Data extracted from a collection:
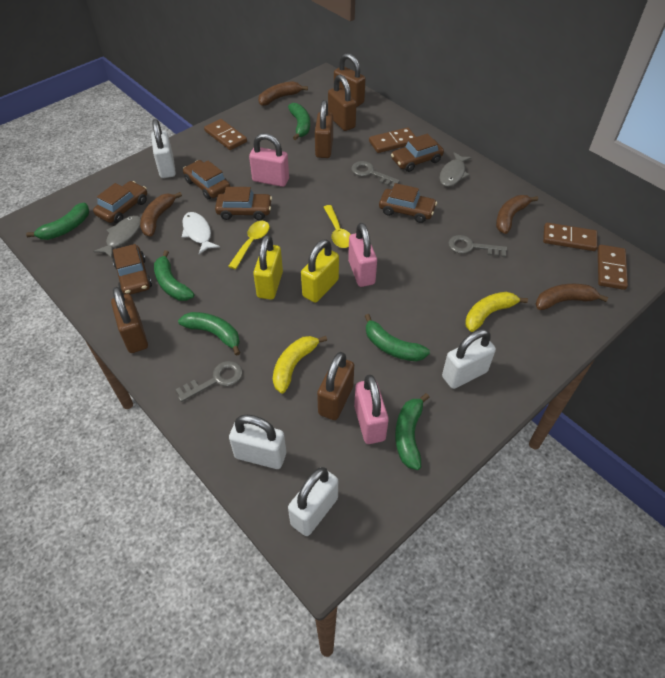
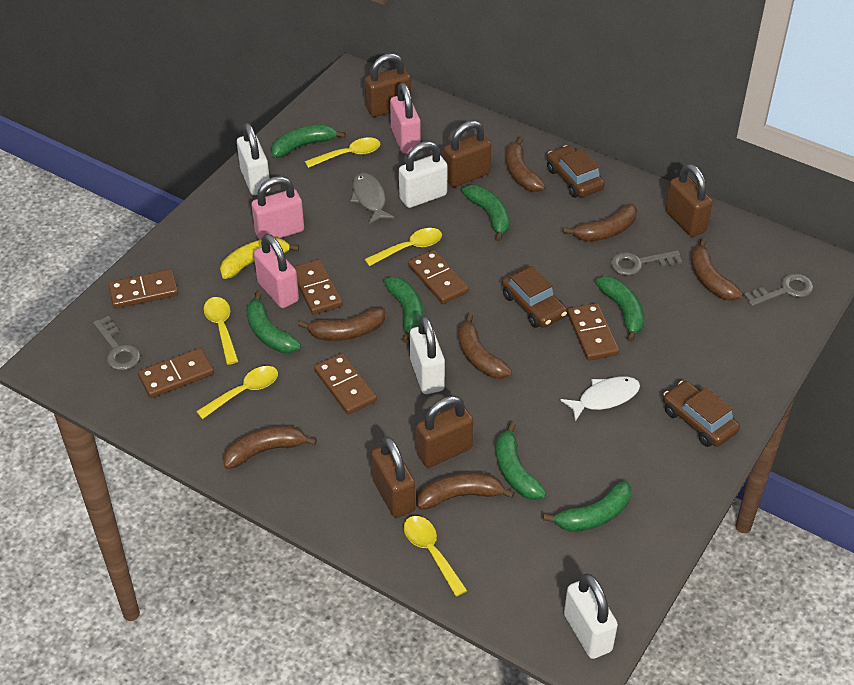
brown banana: 4 -> 7
brown car: 6 -> 3
brown domino: 4 -> 6
green banana: 6 -> 7
grey fish: 2 -> 1
yellow banana: 2 -> 1
yellow padlock: 2 -> 0
yellow spoon: 2 -> 5

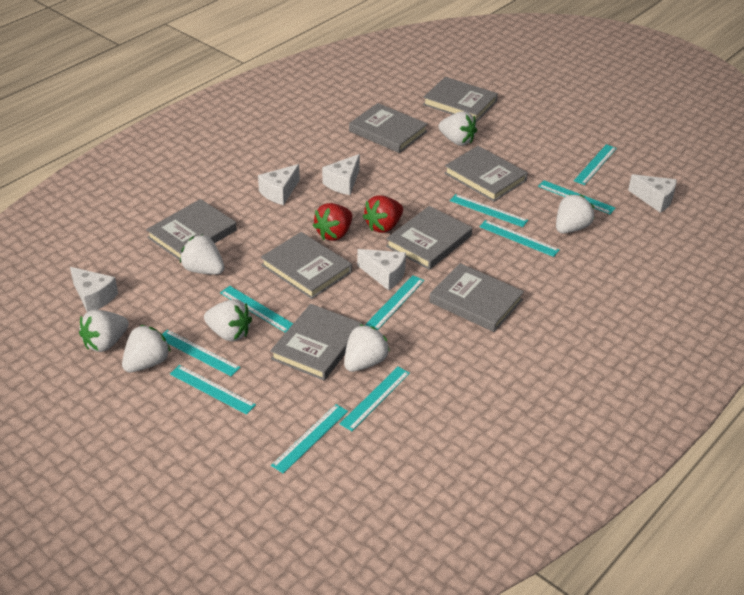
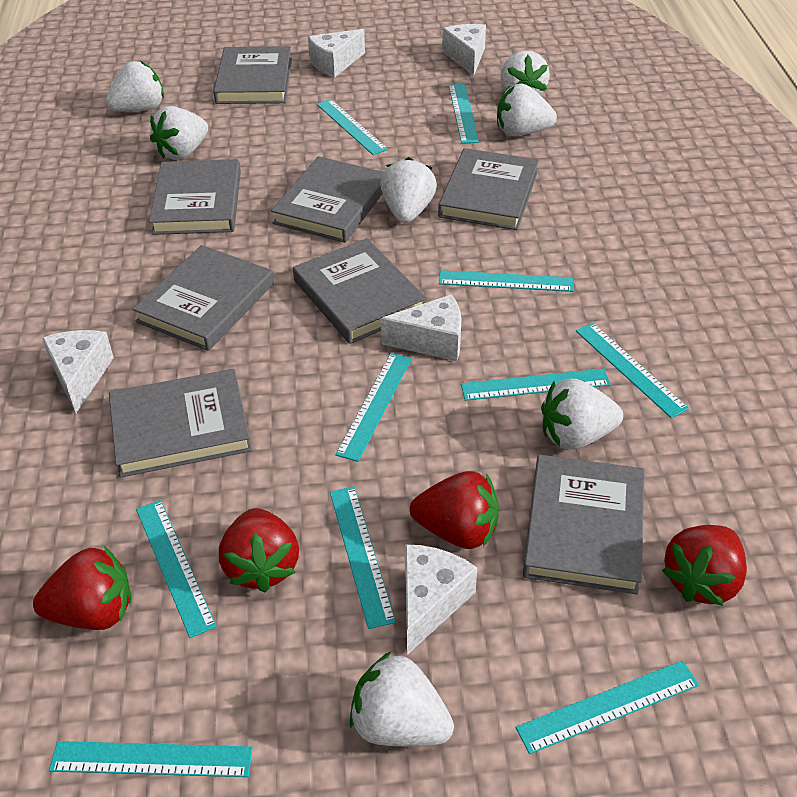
red strawberry: 2 -> 4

PROBLEM: Retype the data shown above exactly, excluding any picture it contains.

ANSWER BELOW:
brown banana: 4 -> 7
brown car: 6 -> 3
brown domino: 4 -> 6
green banana: 6 -> 7
grey fish: 2 -> 1
yellow banana: 2 -> 1
yellow padlock: 2 -> 0
yellow spoon: 2 -> 5

red strawberry: 2 -> 4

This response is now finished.